_About this exercise_
Your answer should be the lines of the material that include the word "none".

_Data supplied_
-.-.-

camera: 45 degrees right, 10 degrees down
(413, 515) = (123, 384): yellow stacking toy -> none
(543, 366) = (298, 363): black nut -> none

-.-.-

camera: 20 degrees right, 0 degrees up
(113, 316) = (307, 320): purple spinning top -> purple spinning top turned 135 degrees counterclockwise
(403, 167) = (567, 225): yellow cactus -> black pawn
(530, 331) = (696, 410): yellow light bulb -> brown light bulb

-.-.-

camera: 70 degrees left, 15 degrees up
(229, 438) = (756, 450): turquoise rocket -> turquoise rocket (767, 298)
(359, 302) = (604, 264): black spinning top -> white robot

-.-.-

_Answer space_
(413, 515) = (123, 384): yellow stacking toy -> none
(543, 366) = (298, 363): black nut -> none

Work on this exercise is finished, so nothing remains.